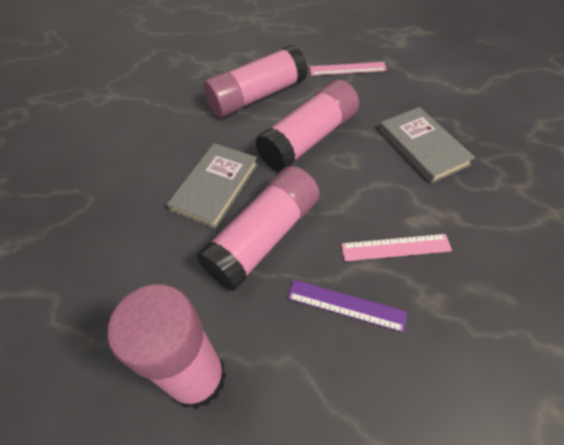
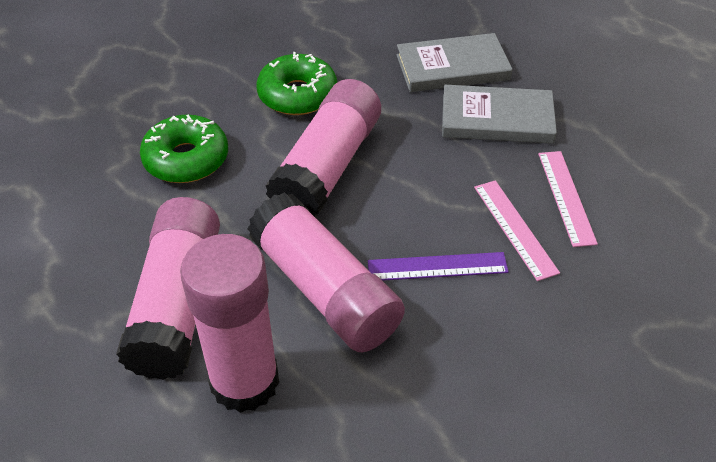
green donut: 0 -> 2

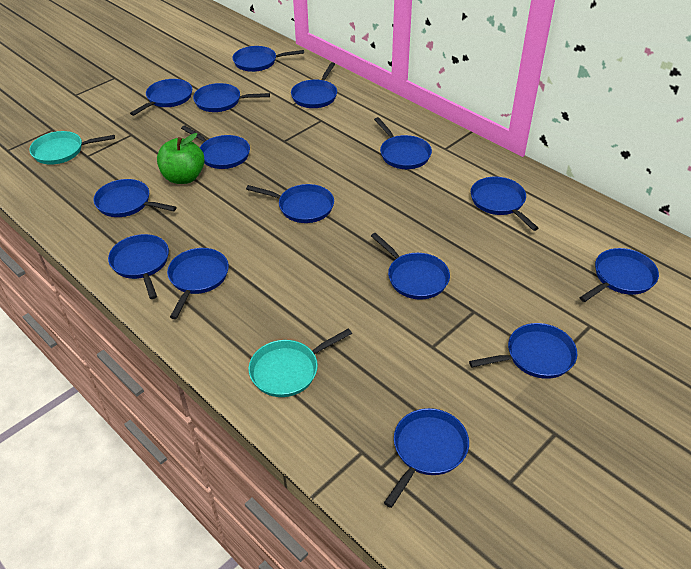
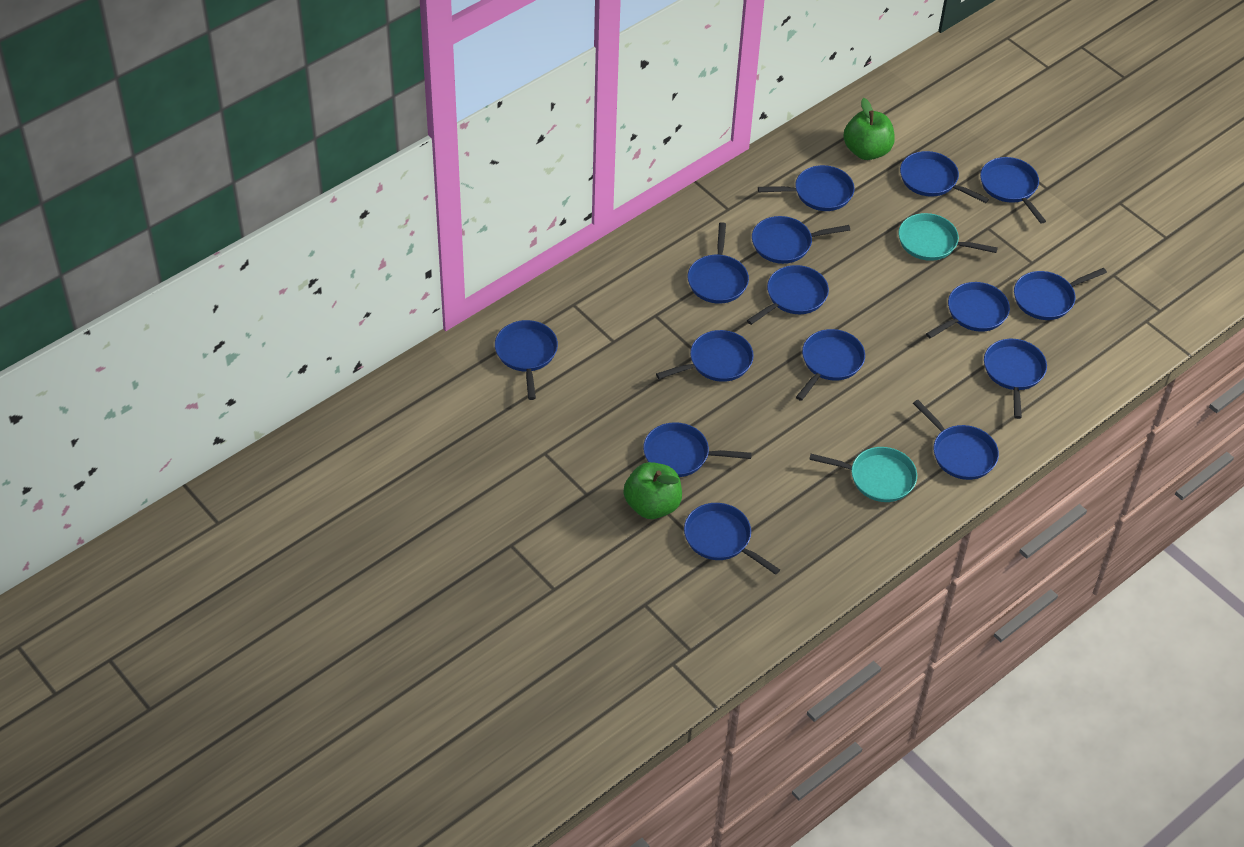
green apple: 1 -> 2

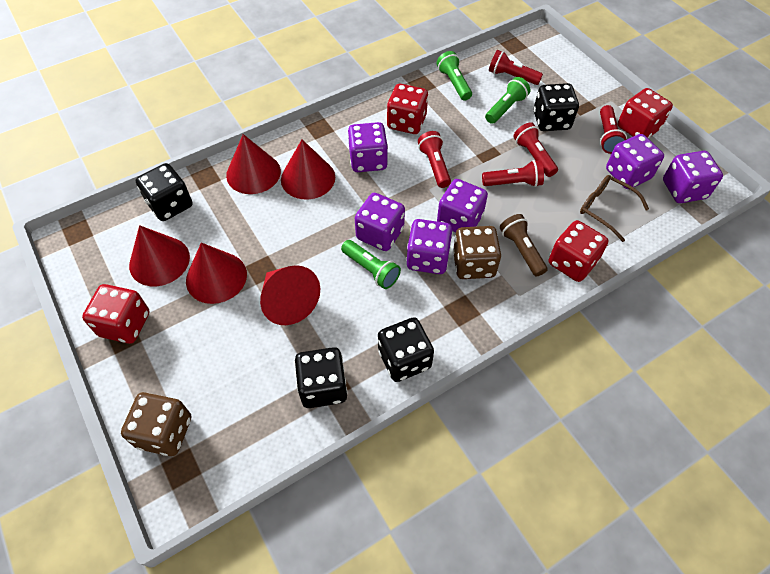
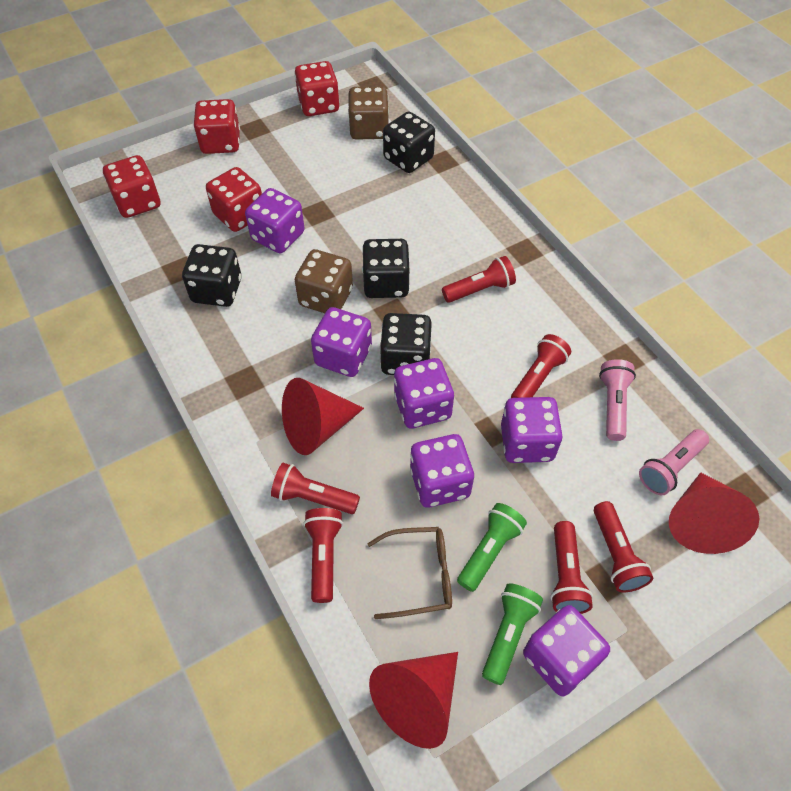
brown flashlight: 1 -> 0
green flashlight: 3 -> 2
pink flashlight: 0 -> 2
red cone: 5 -> 3
red flashlight: 5 -> 6

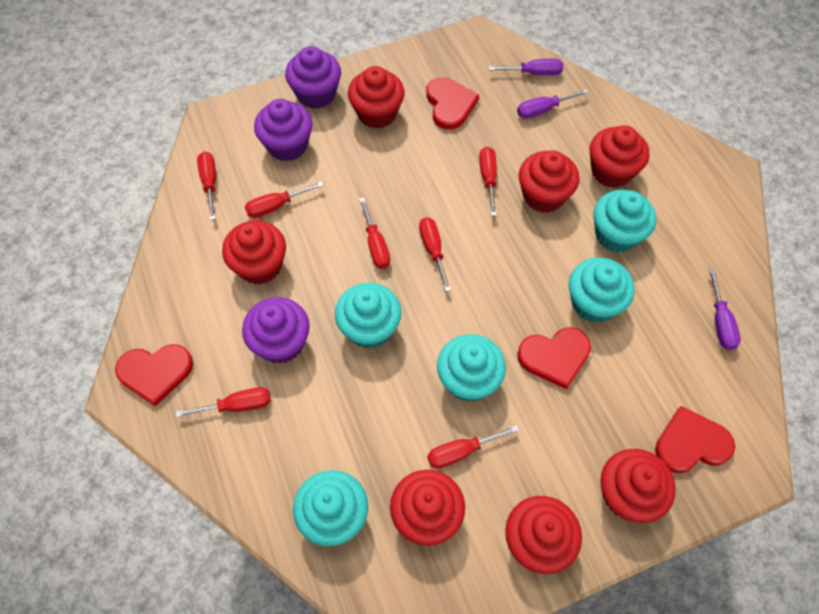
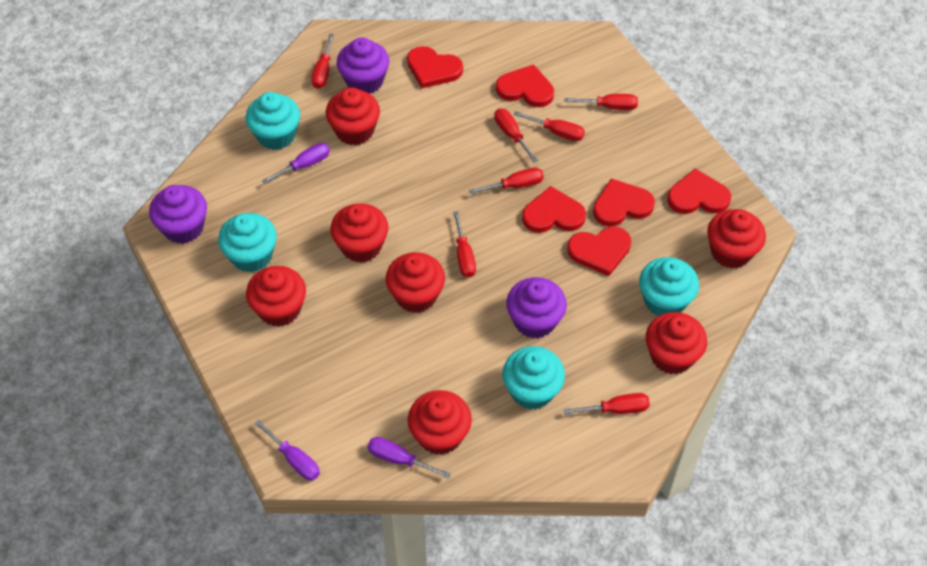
red heart: 4 -> 6
turquoise cupcake: 5 -> 4

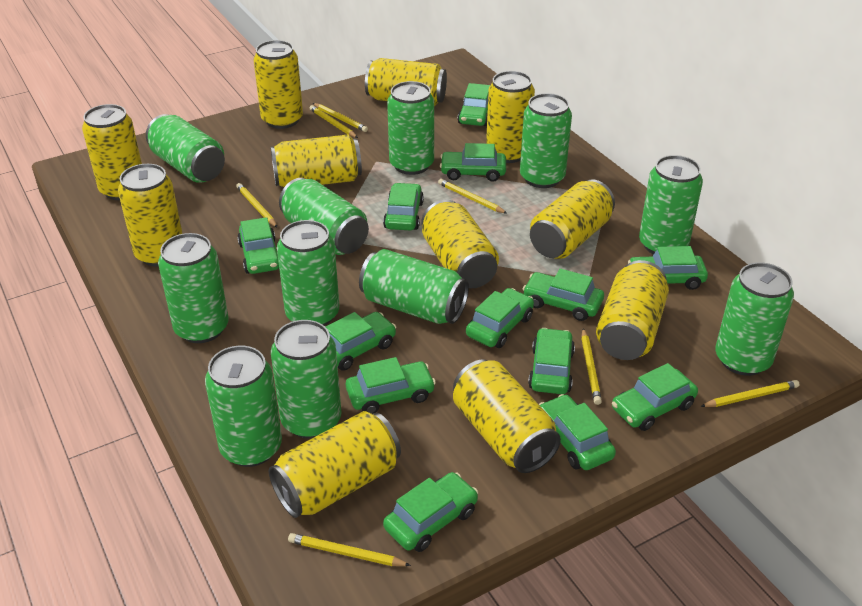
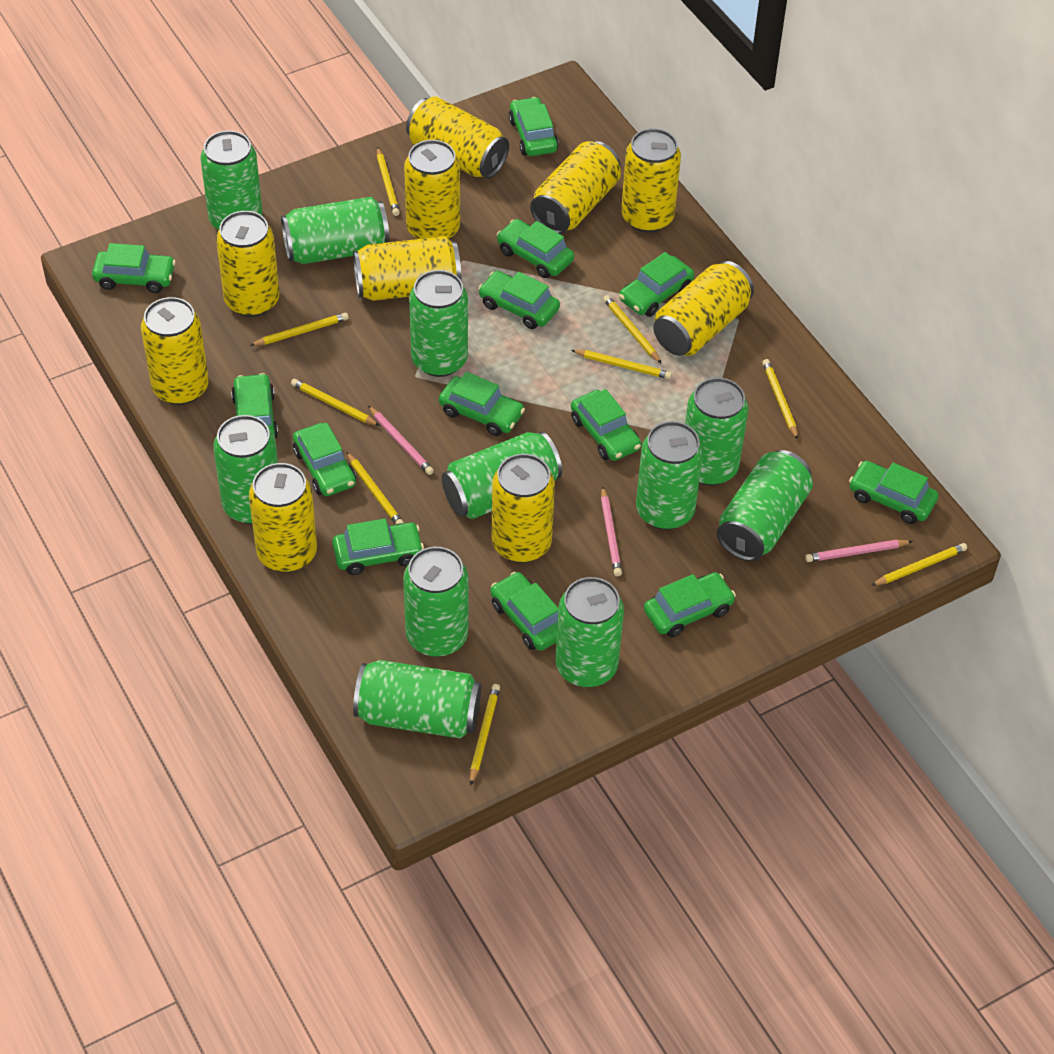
pink pencil: 0 -> 3
yellow can: 11 -> 10
yellow pencil: 7 -> 9

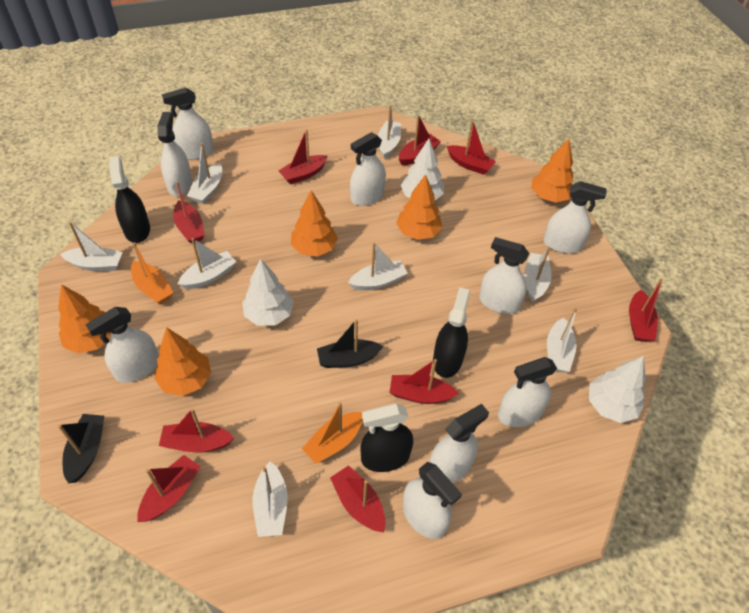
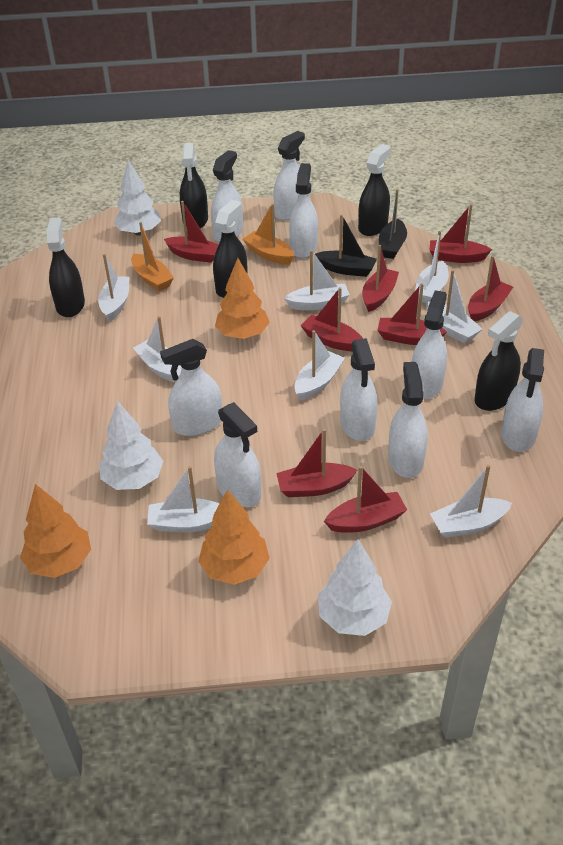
black spray bottle: 3 -> 5
orange tree: 5 -> 3
red boat: 9 -> 8

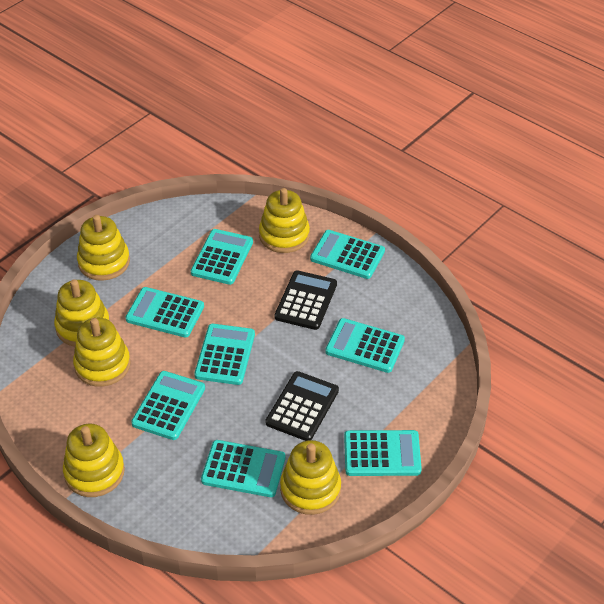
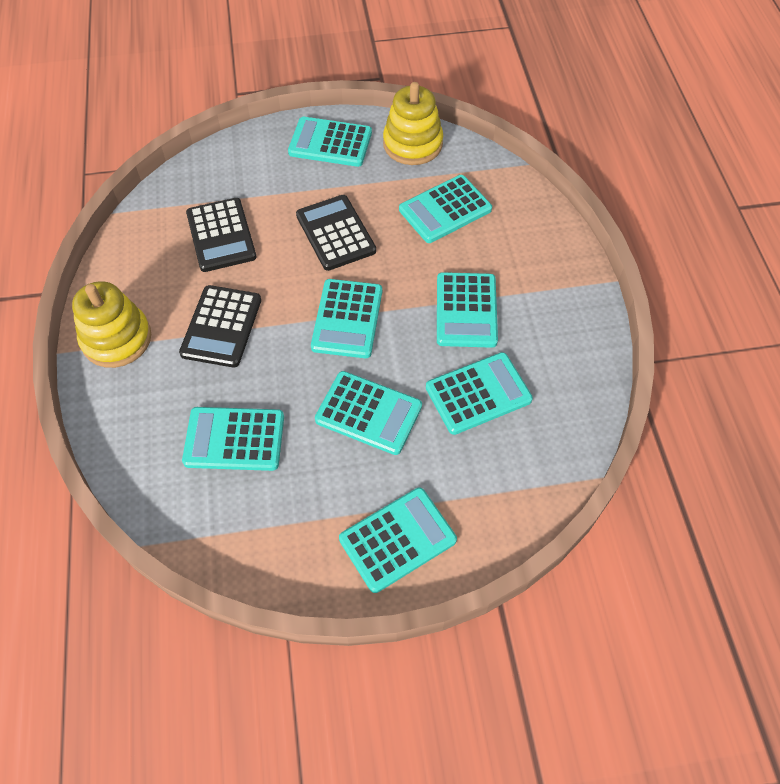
black calculator: 2 -> 3
yellow stacking toy: 6 -> 2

=-=-=-=-=

▶ **EXERCISE REQUIREMENTS**
Give back the data verbatim. The pictures are not part of the copy.

▶ **SOLUTION**
green donut: 0 -> 2

green apple: 1 -> 2

brown flashlight: 1 -> 0
green flashlight: 3 -> 2
pink flashlight: 0 -> 2
red cone: 5 -> 3
red flashlight: 5 -> 6

red heart: 4 -> 6
turquoise cupcake: 5 -> 4

pink pencil: 0 -> 3
yellow can: 11 -> 10
yellow pencil: 7 -> 9

black spray bottle: 3 -> 5
orange tree: 5 -> 3
red boat: 9 -> 8

black calculator: 2 -> 3
yellow stacking toy: 6 -> 2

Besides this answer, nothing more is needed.